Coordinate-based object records
___

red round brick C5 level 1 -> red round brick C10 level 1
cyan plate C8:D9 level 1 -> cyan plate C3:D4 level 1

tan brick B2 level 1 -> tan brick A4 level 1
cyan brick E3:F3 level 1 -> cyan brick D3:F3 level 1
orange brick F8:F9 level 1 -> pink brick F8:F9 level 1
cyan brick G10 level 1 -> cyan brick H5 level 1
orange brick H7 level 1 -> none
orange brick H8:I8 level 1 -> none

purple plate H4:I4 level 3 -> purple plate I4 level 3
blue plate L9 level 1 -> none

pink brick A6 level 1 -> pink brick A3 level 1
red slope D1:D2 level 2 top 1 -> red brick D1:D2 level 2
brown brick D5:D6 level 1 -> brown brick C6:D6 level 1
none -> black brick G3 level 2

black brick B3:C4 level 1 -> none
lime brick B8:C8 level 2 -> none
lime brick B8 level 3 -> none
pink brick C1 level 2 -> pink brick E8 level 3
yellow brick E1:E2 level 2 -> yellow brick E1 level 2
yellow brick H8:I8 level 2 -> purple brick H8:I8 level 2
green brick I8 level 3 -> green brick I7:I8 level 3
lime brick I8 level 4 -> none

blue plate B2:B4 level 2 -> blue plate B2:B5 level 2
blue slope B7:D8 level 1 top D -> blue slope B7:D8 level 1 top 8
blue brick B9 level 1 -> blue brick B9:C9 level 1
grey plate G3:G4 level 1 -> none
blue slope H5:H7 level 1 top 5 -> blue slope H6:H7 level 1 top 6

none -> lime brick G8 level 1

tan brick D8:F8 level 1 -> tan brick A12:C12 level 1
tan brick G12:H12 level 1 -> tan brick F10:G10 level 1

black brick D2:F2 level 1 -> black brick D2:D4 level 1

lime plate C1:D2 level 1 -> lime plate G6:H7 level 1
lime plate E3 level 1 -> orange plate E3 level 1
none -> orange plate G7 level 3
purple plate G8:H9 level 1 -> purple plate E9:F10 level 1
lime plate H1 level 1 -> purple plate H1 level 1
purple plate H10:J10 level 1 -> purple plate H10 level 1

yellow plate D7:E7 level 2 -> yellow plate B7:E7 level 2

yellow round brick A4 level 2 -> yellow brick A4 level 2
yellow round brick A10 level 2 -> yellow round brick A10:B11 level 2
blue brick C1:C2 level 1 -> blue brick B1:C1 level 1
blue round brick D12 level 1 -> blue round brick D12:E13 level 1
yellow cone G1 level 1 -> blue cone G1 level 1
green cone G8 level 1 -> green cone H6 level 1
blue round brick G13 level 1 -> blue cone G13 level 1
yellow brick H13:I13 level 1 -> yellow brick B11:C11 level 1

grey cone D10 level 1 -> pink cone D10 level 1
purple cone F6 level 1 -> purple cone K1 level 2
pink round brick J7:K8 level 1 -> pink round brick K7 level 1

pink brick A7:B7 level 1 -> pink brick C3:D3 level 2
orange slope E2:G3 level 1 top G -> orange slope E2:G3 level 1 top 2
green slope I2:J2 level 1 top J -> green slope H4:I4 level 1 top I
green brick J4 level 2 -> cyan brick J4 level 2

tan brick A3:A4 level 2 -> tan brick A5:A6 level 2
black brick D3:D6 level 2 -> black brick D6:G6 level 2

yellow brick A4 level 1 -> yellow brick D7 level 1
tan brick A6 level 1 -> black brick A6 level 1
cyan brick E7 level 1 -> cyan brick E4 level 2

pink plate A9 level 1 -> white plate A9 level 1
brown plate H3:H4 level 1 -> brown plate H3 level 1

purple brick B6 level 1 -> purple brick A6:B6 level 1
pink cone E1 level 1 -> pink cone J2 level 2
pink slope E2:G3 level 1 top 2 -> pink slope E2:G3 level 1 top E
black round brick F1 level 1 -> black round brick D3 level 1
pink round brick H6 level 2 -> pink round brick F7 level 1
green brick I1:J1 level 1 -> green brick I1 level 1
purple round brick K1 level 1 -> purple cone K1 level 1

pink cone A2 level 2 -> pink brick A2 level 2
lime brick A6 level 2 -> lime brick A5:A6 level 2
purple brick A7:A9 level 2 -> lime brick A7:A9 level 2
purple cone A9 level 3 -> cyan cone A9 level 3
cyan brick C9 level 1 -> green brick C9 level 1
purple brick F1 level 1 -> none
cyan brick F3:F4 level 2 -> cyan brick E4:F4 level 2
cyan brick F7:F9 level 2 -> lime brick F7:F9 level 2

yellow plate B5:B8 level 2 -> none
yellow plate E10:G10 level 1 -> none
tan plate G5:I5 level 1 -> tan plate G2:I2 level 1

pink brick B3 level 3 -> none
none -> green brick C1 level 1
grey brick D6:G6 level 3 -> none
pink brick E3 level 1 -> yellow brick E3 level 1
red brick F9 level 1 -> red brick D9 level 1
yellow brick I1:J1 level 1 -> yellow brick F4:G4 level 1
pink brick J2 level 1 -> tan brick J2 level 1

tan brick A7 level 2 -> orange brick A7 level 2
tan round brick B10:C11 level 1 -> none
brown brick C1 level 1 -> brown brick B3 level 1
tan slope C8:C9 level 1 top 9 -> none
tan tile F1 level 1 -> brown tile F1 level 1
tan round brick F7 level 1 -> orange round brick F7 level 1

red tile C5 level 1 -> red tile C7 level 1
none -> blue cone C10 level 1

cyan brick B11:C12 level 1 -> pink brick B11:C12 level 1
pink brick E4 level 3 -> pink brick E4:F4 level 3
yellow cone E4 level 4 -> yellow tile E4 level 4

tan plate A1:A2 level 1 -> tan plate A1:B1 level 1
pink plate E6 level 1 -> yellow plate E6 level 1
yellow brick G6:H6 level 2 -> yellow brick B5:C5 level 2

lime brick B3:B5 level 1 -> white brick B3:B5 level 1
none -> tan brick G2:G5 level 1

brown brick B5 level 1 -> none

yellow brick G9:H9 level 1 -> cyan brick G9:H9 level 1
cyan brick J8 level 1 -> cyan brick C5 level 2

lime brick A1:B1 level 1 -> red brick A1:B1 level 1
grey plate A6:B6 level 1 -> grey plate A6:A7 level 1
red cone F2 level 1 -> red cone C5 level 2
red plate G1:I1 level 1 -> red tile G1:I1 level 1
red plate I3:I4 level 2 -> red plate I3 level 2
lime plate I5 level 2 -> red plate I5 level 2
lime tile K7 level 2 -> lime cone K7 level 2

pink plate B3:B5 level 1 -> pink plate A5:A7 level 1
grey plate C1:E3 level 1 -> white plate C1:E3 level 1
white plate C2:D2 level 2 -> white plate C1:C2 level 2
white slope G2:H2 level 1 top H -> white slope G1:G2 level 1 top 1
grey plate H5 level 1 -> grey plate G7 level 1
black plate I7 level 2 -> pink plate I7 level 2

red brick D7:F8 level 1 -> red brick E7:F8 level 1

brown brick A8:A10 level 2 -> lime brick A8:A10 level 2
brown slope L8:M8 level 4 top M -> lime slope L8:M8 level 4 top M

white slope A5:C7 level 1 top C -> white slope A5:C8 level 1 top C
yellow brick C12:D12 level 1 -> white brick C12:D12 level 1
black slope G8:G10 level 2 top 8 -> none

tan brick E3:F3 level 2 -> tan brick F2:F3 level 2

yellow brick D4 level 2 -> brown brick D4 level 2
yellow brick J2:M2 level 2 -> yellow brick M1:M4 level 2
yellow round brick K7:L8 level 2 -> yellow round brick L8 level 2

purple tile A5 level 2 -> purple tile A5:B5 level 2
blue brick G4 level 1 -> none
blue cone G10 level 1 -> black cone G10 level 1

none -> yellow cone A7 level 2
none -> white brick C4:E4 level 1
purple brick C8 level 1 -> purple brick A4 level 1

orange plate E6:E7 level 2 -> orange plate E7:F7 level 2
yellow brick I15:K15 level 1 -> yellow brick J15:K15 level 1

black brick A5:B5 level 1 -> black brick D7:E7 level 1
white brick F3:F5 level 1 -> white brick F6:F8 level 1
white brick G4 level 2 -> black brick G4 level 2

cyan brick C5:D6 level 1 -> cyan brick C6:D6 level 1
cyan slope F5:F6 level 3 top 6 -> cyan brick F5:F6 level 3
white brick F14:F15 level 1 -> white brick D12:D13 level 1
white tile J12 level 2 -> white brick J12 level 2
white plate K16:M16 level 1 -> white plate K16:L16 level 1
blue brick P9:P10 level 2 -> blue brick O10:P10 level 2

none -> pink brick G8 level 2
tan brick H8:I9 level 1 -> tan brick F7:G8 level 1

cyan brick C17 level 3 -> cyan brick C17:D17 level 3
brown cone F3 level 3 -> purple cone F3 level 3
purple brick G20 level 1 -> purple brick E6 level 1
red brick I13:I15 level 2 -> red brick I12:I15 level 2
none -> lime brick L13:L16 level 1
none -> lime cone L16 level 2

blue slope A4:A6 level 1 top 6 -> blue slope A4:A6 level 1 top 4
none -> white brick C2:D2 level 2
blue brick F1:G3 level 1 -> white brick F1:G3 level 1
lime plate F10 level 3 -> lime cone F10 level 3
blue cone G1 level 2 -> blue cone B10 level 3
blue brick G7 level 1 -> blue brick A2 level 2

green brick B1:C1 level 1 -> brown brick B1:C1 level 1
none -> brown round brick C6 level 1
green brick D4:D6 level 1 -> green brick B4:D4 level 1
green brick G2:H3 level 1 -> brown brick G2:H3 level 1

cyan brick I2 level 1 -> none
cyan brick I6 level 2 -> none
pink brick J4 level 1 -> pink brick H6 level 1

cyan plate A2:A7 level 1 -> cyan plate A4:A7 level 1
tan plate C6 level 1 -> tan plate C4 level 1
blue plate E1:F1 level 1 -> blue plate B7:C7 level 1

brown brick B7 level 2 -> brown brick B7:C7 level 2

___

TASK OBJECTIVE – The answer must consist of each line from the data that includes the string "green".

WORKED SOLUTION –
green brick I8 level 3 -> green brick I7:I8 level 3
green cone G8 level 1 -> green cone H6 level 1
green slope I2:J2 level 1 top J -> green slope H4:I4 level 1 top I
green brick J4 level 2 -> cyan brick J4 level 2
green brick I1:J1 level 1 -> green brick I1 level 1
cyan brick C9 level 1 -> green brick C9 level 1
none -> green brick C1 level 1
green brick B1:C1 level 1 -> brown brick B1:C1 level 1
green brick D4:D6 level 1 -> green brick B4:D4 level 1
green brick G2:H3 level 1 -> brown brick G2:H3 level 1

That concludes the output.